REQUIREMENT: Repeat the lines below exactly as they appear, but leave out the images.
=== Begin Enclosure ===
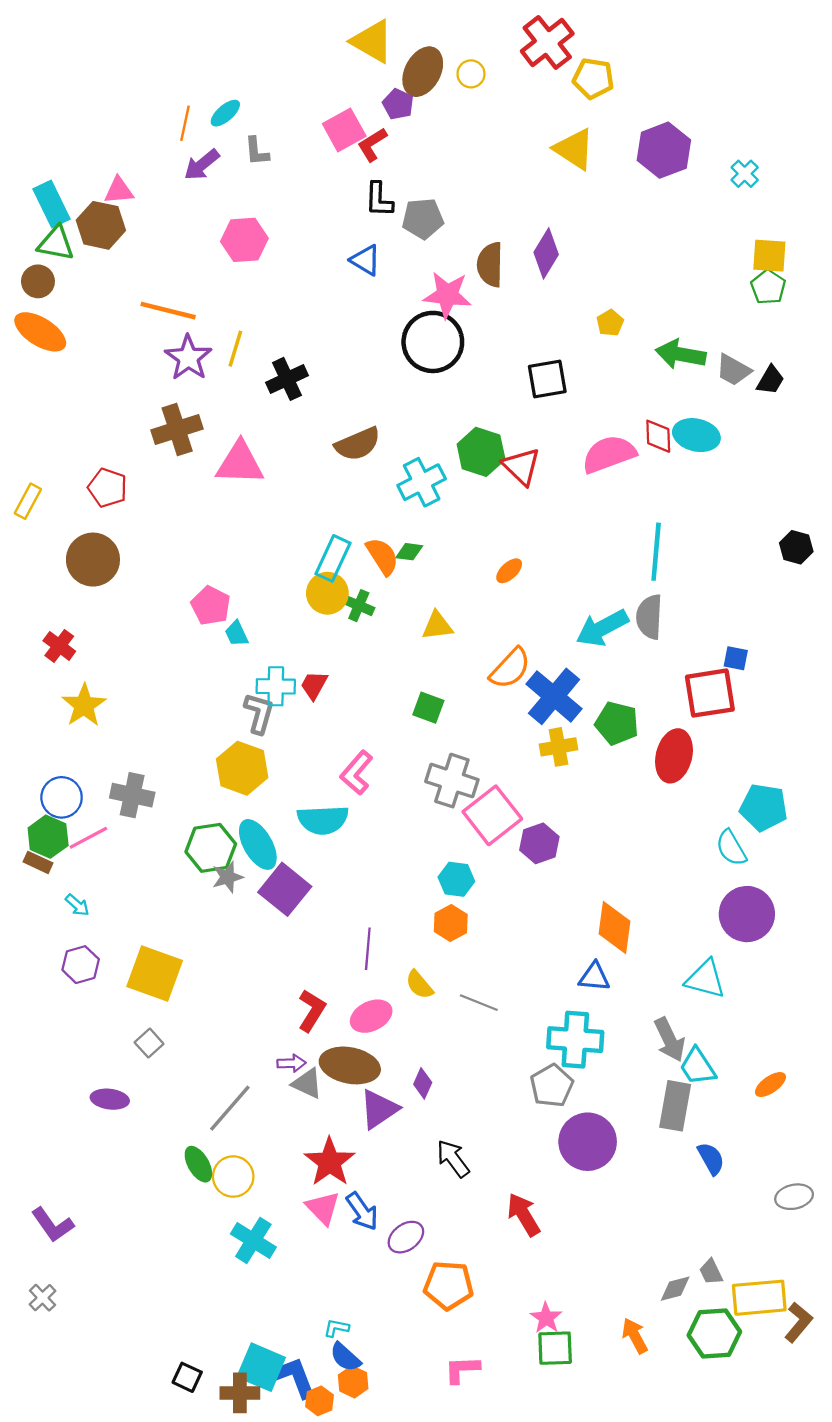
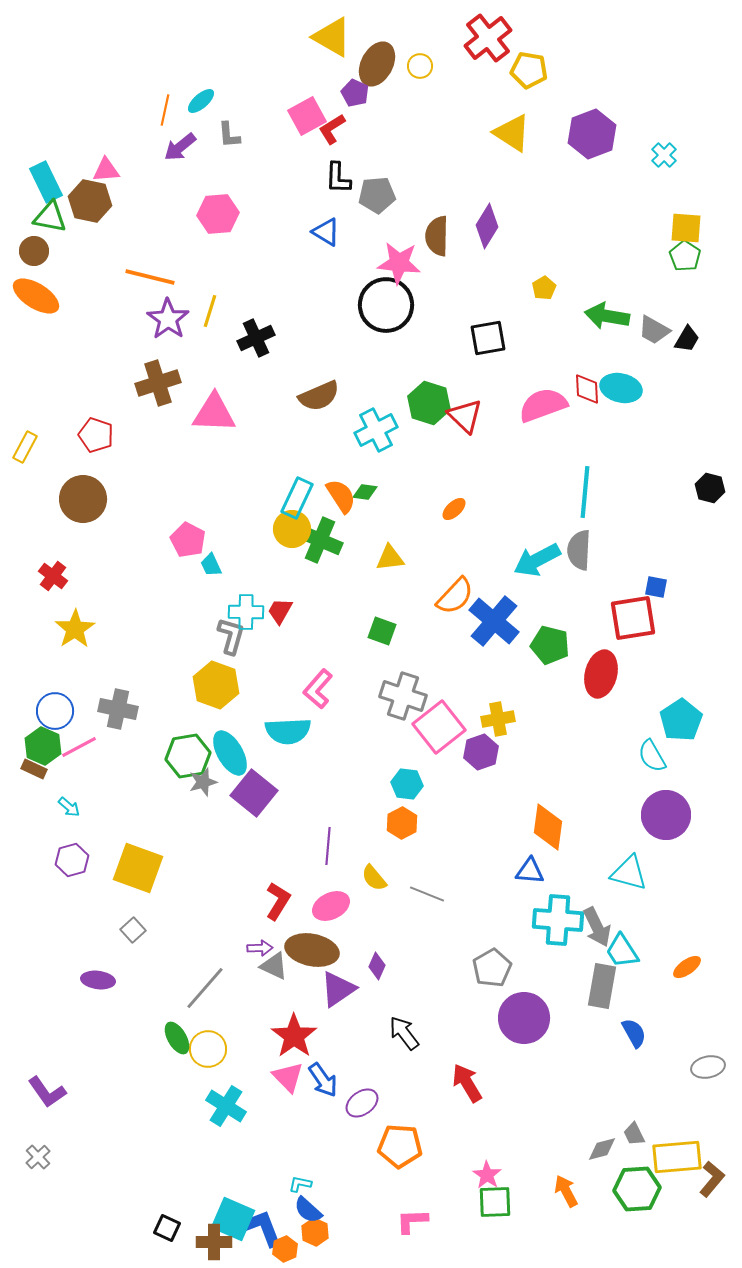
green cross: (359, 606) -> (320, 540), size x1.6
yellow cross: (558, 747) -> (498, 719), moved
cyan pentagon: (764, 807) -> (681, 720), turned 30
cyan cross: (575, 1040) -> (558, 920), moved

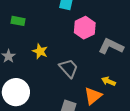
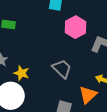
yellow star: (40, 51) -> (22, 73), moved

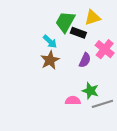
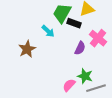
brown star: (50, 60) -> (27, 49), moved
pink semicircle: (73, 101) -> (69, 85), turned -48

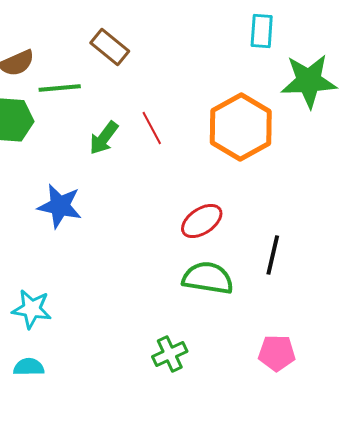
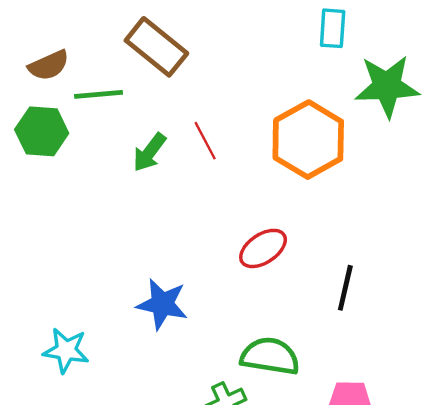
brown rectangle: (110, 47) -> (156, 47), size x1.4
blue star: (60, 206) -> (162, 304), moved
green semicircle: (208, 278) -> (270, 356), moved

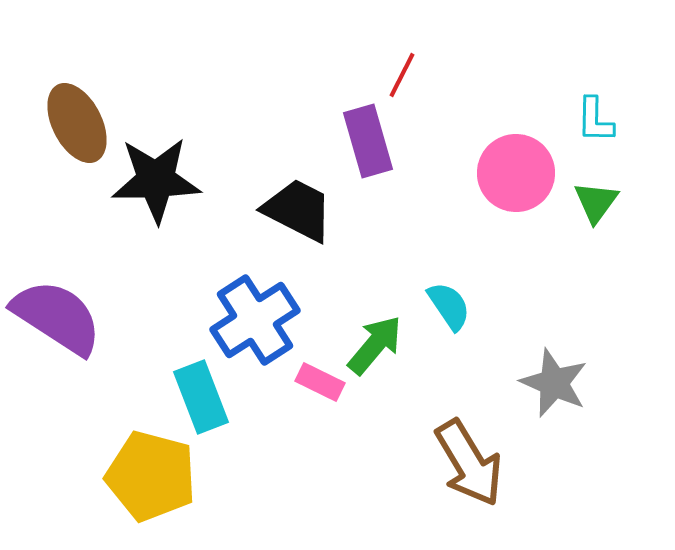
=== End Enclosure ===
PROBLEM SOLUTION:
green cross: (359, 606) -> (320, 540), size x1.6
yellow cross: (558, 747) -> (498, 719), moved
cyan pentagon: (764, 807) -> (681, 720), turned 30
cyan cross: (575, 1040) -> (558, 920), moved

yellow star: (40, 51) -> (22, 73), moved

brown star: (50, 60) -> (27, 49), moved
pink semicircle: (73, 101) -> (69, 85), turned -48

brown rectangle: (110, 47) -> (156, 47), size x1.4
blue star: (60, 206) -> (162, 304), moved
green semicircle: (208, 278) -> (270, 356), moved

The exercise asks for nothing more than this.